**Data in this exercise**
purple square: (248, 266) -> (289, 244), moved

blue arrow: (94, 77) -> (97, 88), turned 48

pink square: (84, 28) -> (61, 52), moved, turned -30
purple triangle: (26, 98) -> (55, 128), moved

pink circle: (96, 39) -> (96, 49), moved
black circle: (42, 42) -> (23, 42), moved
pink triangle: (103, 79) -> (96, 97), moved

--

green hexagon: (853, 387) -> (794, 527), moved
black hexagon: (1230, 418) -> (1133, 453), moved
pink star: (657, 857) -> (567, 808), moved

**What you need to do**
Scan the material above for the word "square", and copy every line in which it is found.

**Finished task**
purple square: (248, 266) -> (289, 244), moved
pink square: (84, 28) -> (61, 52), moved, turned -30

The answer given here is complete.